Revision tracking records
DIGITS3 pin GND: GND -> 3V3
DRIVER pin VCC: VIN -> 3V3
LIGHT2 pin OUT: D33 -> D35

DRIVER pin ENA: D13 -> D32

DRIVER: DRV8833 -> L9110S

---

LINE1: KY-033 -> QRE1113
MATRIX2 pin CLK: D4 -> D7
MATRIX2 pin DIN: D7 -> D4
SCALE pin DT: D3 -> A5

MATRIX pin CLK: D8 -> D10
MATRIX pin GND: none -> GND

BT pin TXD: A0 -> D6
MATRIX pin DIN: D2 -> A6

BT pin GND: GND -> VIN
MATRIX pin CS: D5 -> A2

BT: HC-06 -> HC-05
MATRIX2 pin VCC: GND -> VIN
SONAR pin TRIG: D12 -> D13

---

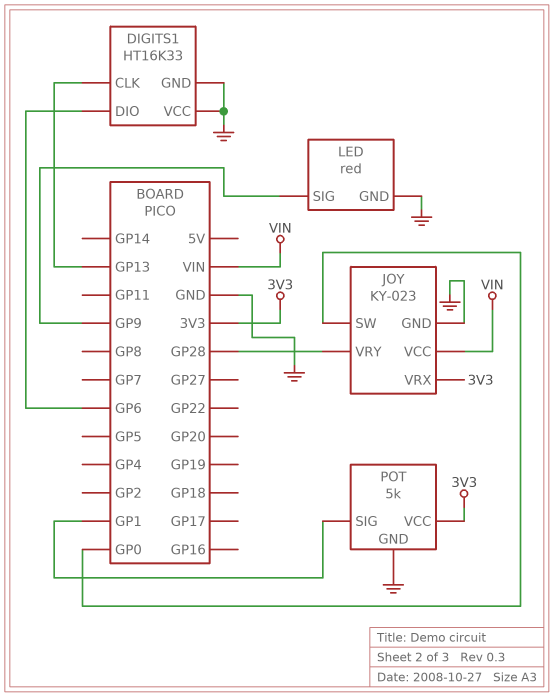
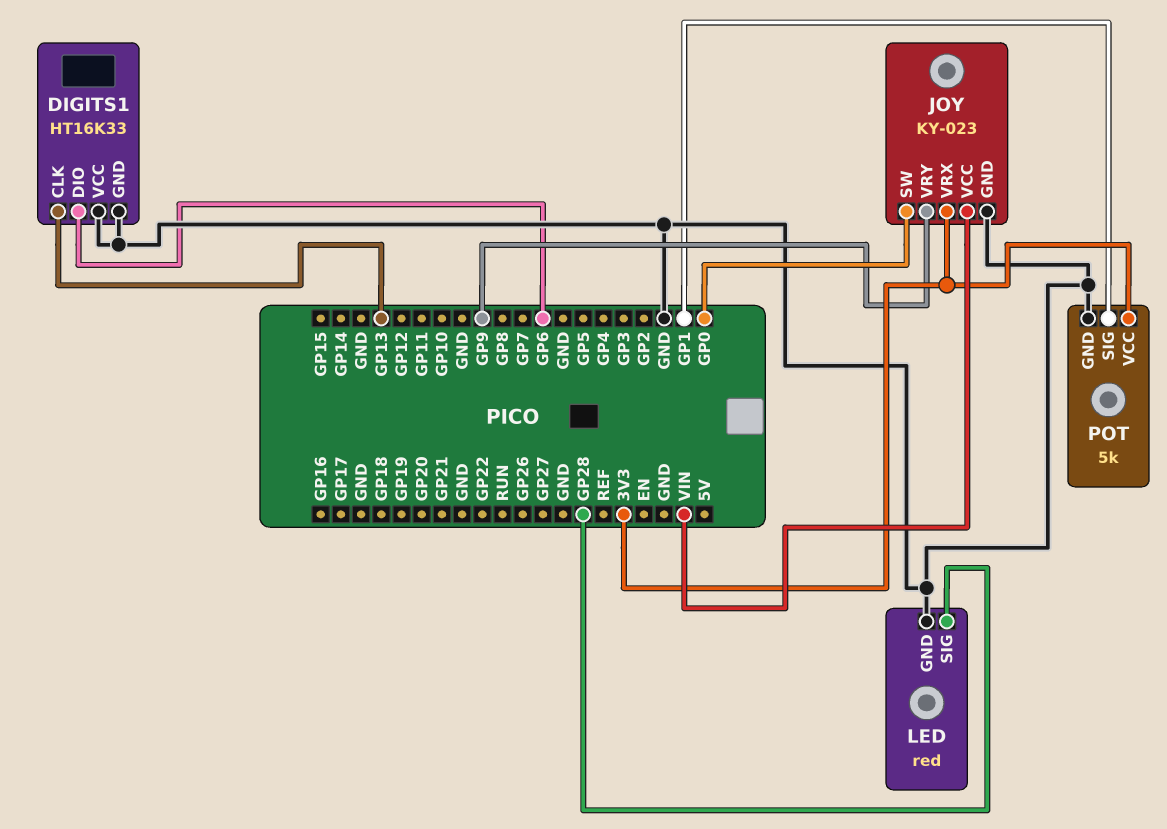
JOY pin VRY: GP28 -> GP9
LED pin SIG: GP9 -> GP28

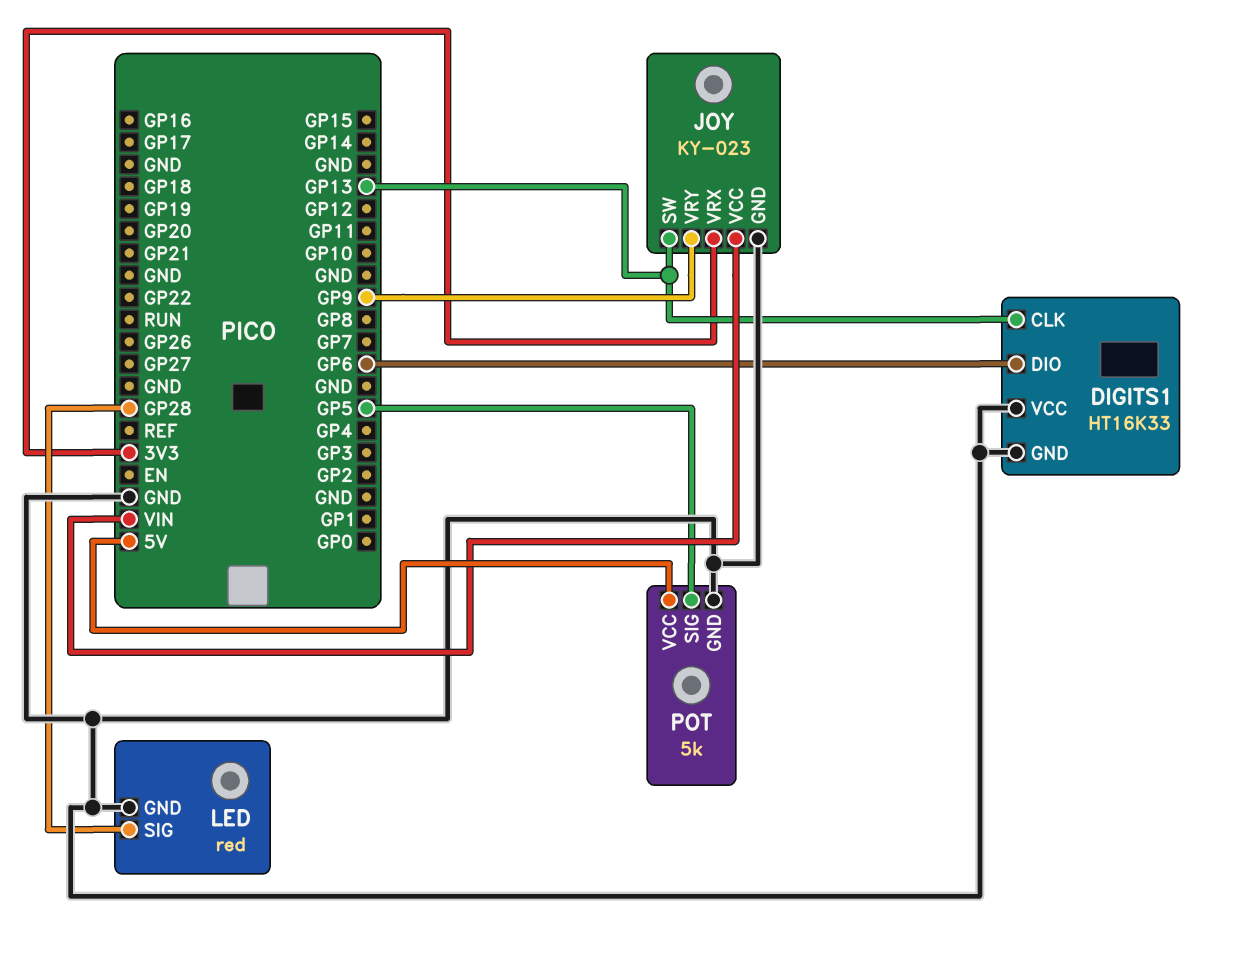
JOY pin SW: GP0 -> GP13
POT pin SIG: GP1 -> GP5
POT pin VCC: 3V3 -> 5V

[ASSIGNED TASK] Taking the lines above, repeat exactly those from the line that contains "SCALE pin DT: D3 -> A5" through the line that contains "SONAR pin TRIG: D12 -> D13", and both of those lines as well. Include nothing else.

[EXERCISE OUTPUT]
SCALE pin DT: D3 -> A5

MATRIX pin CLK: D8 -> D10
MATRIX pin GND: none -> GND

BT pin TXD: A0 -> D6
MATRIX pin DIN: D2 -> A6

BT pin GND: GND -> VIN
MATRIX pin CS: D5 -> A2

BT: HC-06 -> HC-05
MATRIX2 pin VCC: GND -> VIN
SONAR pin TRIG: D12 -> D13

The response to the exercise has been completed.